[Data excerpts]
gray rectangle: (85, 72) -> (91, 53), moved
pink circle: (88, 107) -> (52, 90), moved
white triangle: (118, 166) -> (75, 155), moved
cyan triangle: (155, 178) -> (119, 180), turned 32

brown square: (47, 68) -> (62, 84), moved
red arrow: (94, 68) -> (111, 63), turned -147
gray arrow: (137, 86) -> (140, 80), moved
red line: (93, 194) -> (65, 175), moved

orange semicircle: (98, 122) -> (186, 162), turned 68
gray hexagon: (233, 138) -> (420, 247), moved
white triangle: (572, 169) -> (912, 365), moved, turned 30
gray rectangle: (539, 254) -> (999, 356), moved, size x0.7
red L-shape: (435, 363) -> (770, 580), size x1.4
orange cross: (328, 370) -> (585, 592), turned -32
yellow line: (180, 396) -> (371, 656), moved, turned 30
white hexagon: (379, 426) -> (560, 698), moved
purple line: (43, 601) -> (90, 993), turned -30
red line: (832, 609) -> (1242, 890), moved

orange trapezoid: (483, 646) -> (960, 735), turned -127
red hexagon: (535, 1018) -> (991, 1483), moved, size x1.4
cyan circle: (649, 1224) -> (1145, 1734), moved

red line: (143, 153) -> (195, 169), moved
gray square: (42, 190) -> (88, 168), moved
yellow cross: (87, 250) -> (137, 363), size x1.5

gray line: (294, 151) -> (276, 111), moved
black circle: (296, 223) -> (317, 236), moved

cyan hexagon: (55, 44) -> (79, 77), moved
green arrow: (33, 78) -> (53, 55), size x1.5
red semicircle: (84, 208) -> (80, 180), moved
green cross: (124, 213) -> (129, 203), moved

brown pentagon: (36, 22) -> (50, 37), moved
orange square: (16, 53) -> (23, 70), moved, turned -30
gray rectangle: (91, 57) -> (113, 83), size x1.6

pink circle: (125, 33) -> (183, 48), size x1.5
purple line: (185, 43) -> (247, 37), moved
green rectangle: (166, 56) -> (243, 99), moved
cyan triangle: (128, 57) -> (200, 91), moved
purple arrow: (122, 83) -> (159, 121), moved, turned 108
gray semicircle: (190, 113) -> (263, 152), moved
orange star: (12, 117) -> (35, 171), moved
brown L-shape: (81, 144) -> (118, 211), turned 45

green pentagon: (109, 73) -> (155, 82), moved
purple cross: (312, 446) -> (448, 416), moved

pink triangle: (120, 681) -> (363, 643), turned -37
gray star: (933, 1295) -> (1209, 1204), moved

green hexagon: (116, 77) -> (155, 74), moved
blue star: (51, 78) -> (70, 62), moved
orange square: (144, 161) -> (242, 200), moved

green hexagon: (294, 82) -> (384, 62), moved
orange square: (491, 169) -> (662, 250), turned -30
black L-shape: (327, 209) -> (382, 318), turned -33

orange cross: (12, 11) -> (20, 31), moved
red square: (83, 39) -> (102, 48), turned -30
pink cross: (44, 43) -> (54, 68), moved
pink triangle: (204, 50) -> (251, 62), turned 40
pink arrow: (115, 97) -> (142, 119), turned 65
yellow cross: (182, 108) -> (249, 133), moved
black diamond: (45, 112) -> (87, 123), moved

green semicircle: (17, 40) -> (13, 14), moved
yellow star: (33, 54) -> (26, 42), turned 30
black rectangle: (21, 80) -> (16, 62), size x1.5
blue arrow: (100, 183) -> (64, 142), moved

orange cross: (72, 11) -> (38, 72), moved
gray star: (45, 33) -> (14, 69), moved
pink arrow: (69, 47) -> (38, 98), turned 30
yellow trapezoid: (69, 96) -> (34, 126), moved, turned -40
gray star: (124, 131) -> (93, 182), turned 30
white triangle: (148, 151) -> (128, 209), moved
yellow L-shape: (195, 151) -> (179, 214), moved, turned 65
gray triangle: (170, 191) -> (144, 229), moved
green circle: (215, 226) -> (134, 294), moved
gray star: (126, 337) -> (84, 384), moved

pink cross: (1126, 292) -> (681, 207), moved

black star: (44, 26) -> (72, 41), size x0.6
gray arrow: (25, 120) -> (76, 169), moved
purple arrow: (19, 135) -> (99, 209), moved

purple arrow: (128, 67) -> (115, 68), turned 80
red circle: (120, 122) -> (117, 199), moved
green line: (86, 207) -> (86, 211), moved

What the task requires:
All the entries should be written out again precisely.

Solution to this problem:
gray rectangle: (85, 72) -> (91, 53), moved
pink circle: (88, 107) -> (52, 90), moved
white triangle: (118, 166) -> (75, 155), moved
cyan triangle: (155, 178) -> (119, 180), turned 32

brown square: (47, 68) -> (62, 84), moved
red arrow: (94, 68) -> (111, 63), turned -147
gray arrow: (137, 86) -> (140, 80), moved
red line: (93, 194) -> (65, 175), moved

orange semicircle: (98, 122) -> (186, 162), turned 68
gray hexagon: (233, 138) -> (420, 247), moved
white triangle: (572, 169) -> (912, 365), moved, turned 30
gray rectangle: (539, 254) -> (999, 356), moved, size x0.7
red L-shape: (435, 363) -> (770, 580), size x1.4
orange cross: (328, 370) -> (585, 592), turned -32
yellow line: (180, 396) -> (371, 656), moved, turned 30
white hexagon: (379, 426) -> (560, 698), moved
purple line: (43, 601) -> (90, 993), turned -30
red line: (832, 609) -> (1242, 890), moved

orange trapezoid: (483, 646) -> (960, 735), turned -127
red hexagon: (535, 1018) -> (991, 1483), moved, size x1.4
cyan circle: (649, 1224) -> (1145, 1734), moved

red line: (143, 153) -> (195, 169), moved
gray square: (42, 190) -> (88, 168), moved
yellow cross: (87, 250) -> (137, 363), size x1.5

gray line: (294, 151) -> (276, 111), moved
black circle: (296, 223) -> (317, 236), moved

cyan hexagon: (55, 44) -> (79, 77), moved
green arrow: (33, 78) -> (53, 55), size x1.5
red semicircle: (84, 208) -> (80, 180), moved
green cross: (124, 213) -> (129, 203), moved

brown pentagon: (36, 22) -> (50, 37), moved
orange square: (16, 53) -> (23, 70), moved, turned -30
gray rectangle: (91, 57) -> (113, 83), size x1.6

pink circle: (125, 33) -> (183, 48), size x1.5
purple line: (185, 43) -> (247, 37), moved
green rectangle: (166, 56) -> (243, 99), moved
cyan triangle: (128, 57) -> (200, 91), moved
purple arrow: (122, 83) -> (159, 121), moved, turned 108
gray semicircle: (190, 113) -> (263, 152), moved
orange star: (12, 117) -> (35, 171), moved
brown L-shape: (81, 144) -> (118, 211), turned 45

green pentagon: (109, 73) -> (155, 82), moved
purple cross: (312, 446) -> (448, 416), moved

pink triangle: (120, 681) -> (363, 643), turned -37
gray star: (933, 1295) -> (1209, 1204), moved

green hexagon: (116, 77) -> (155, 74), moved
blue star: (51, 78) -> (70, 62), moved
orange square: (144, 161) -> (242, 200), moved

green hexagon: (294, 82) -> (384, 62), moved
orange square: (491, 169) -> (662, 250), turned -30
black L-shape: (327, 209) -> (382, 318), turned -33

orange cross: (12, 11) -> (20, 31), moved
red square: (83, 39) -> (102, 48), turned -30
pink cross: (44, 43) -> (54, 68), moved
pink triangle: (204, 50) -> (251, 62), turned 40
pink arrow: (115, 97) -> (142, 119), turned 65
yellow cross: (182, 108) -> (249, 133), moved
black diamond: (45, 112) -> (87, 123), moved

green semicircle: (17, 40) -> (13, 14), moved
yellow star: (33, 54) -> (26, 42), turned 30
black rectangle: (21, 80) -> (16, 62), size x1.5
blue arrow: (100, 183) -> (64, 142), moved

orange cross: (72, 11) -> (38, 72), moved
gray star: (45, 33) -> (14, 69), moved
pink arrow: (69, 47) -> (38, 98), turned 30
yellow trapezoid: (69, 96) -> (34, 126), moved, turned -40
gray star: (124, 131) -> (93, 182), turned 30
white triangle: (148, 151) -> (128, 209), moved
yellow L-shape: (195, 151) -> (179, 214), moved, turned 65
gray triangle: (170, 191) -> (144, 229), moved
green circle: (215, 226) -> (134, 294), moved
gray star: (126, 337) -> (84, 384), moved

pink cross: (1126, 292) -> (681, 207), moved

black star: (44, 26) -> (72, 41), size x0.6
gray arrow: (25, 120) -> (76, 169), moved
purple arrow: (19, 135) -> (99, 209), moved

purple arrow: (128, 67) -> (115, 68), turned 80
red circle: (120, 122) -> (117, 199), moved
green line: (86, 207) -> (86, 211), moved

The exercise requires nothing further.